%%

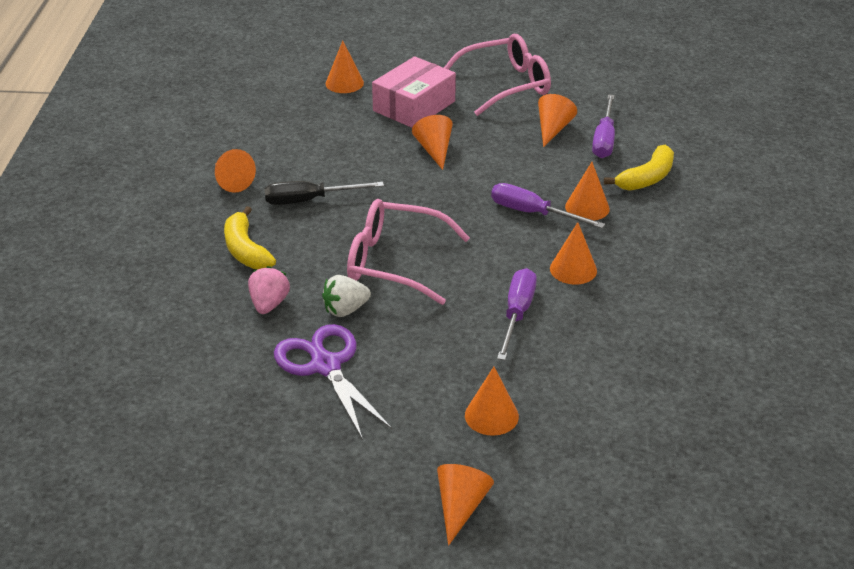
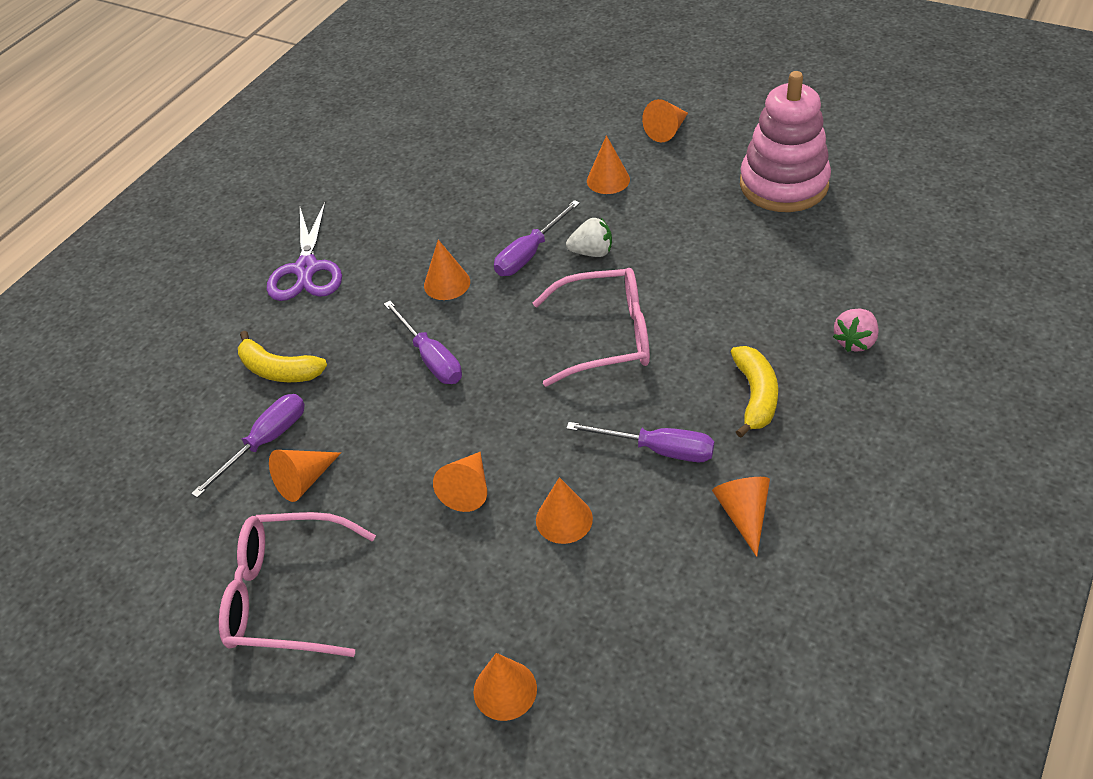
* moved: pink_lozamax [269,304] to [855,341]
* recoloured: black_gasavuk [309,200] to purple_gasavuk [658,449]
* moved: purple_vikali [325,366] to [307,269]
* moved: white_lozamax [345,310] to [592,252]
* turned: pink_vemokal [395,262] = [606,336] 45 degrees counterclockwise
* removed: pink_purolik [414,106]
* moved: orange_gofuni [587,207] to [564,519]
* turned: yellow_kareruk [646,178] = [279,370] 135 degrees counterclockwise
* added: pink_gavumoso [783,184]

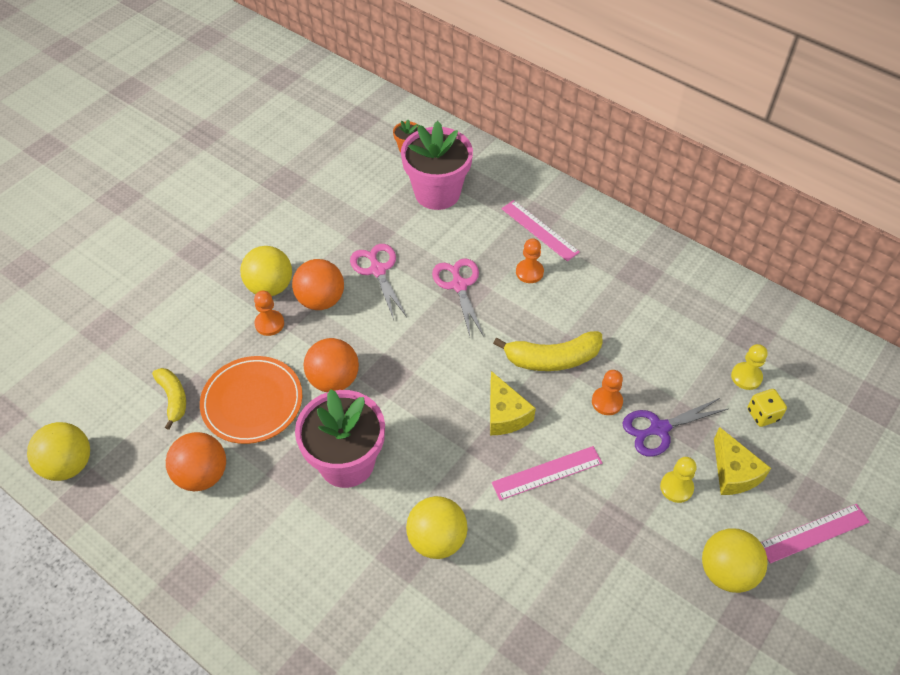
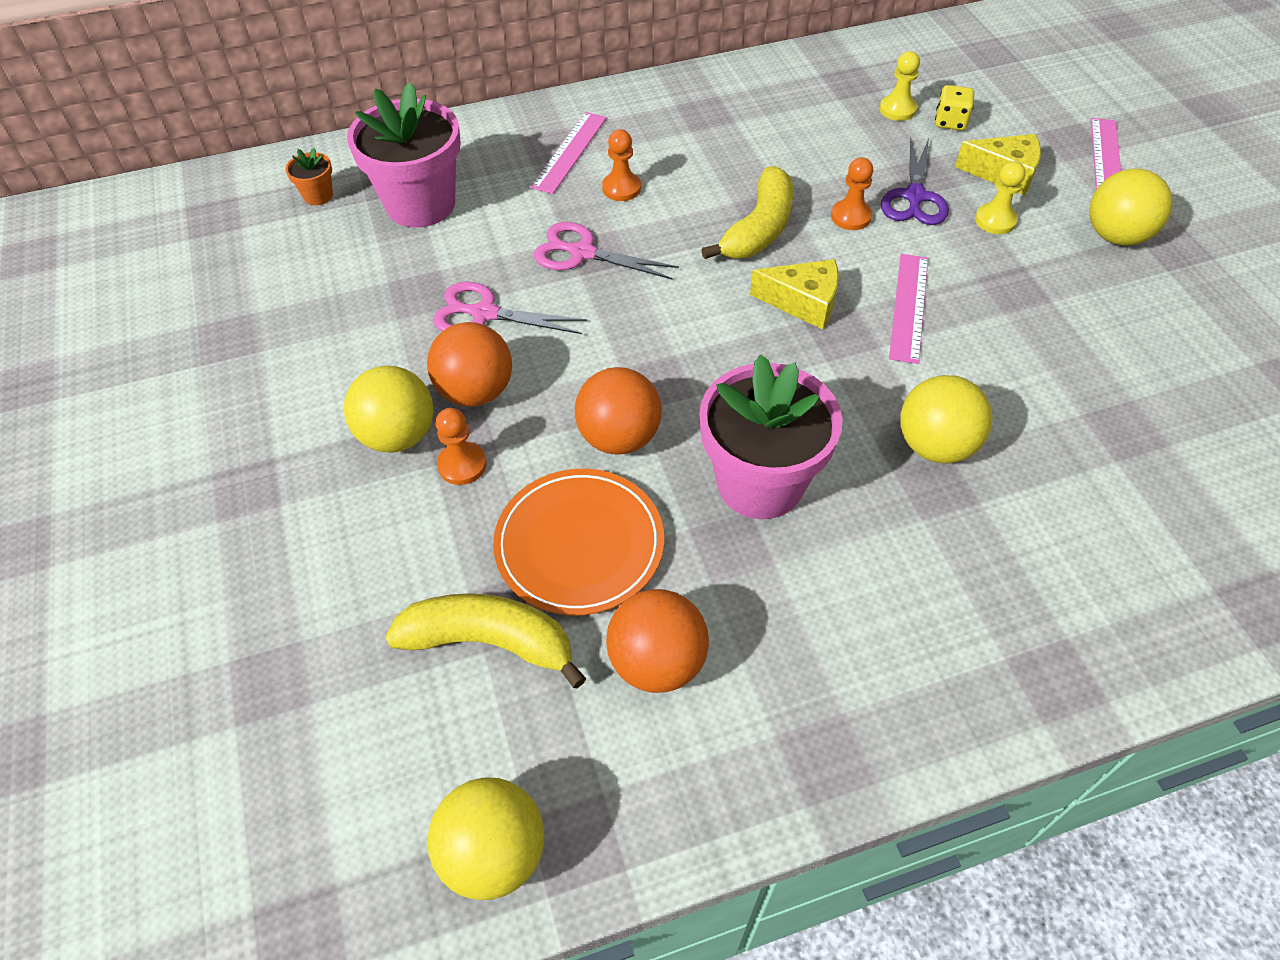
* resized: yellow_kareruk [173,398] = [489,642] x1.56
* turned: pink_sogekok [539,230] = [569,152] 60 degrees counterclockwise

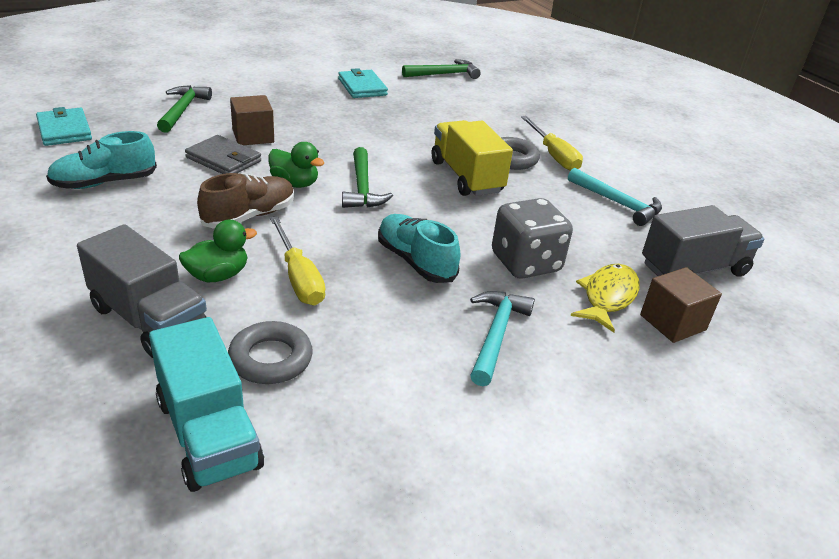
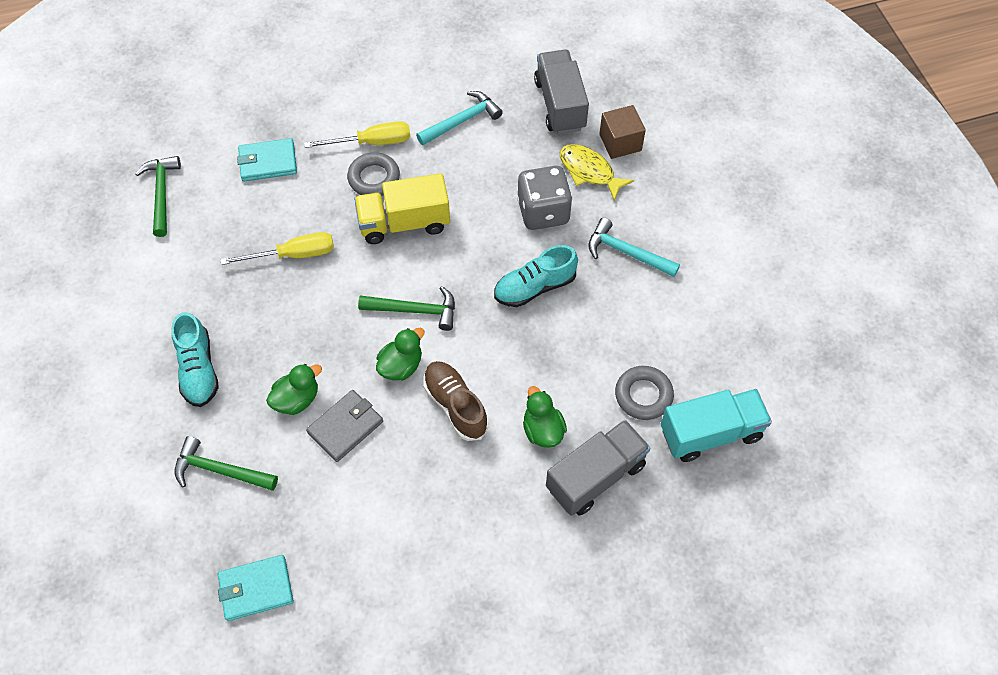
* moved: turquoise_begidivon [105,183] to [198,369]
* replaced: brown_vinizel [253,136] to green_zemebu [297,399]
* moved: yellow_gasavuk [298,277] to [293,255]
* moved: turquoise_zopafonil [362,87] to [268,162]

%%

| Exercise directions |
Print, exactly as written, the lines above from the first one to the one containing "135 degrees counterclockwise". Leave out pictures.

| Expected answer |
* moved: pink_lozamax [269,304] to [855,341]
* recoloured: black_gasavuk [309,200] to purple_gasavuk [658,449]
* moved: purple_vikali [325,366] to [307,269]
* moved: white_lozamax [345,310] to [592,252]
* turned: pink_vemokal [395,262] = [606,336] 45 degrees counterclockwise
* removed: pink_purolik [414,106]
* moved: orange_gofuni [587,207] to [564,519]
* turned: yellow_kareruk [646,178] = [279,370] 135 degrees counterclockwise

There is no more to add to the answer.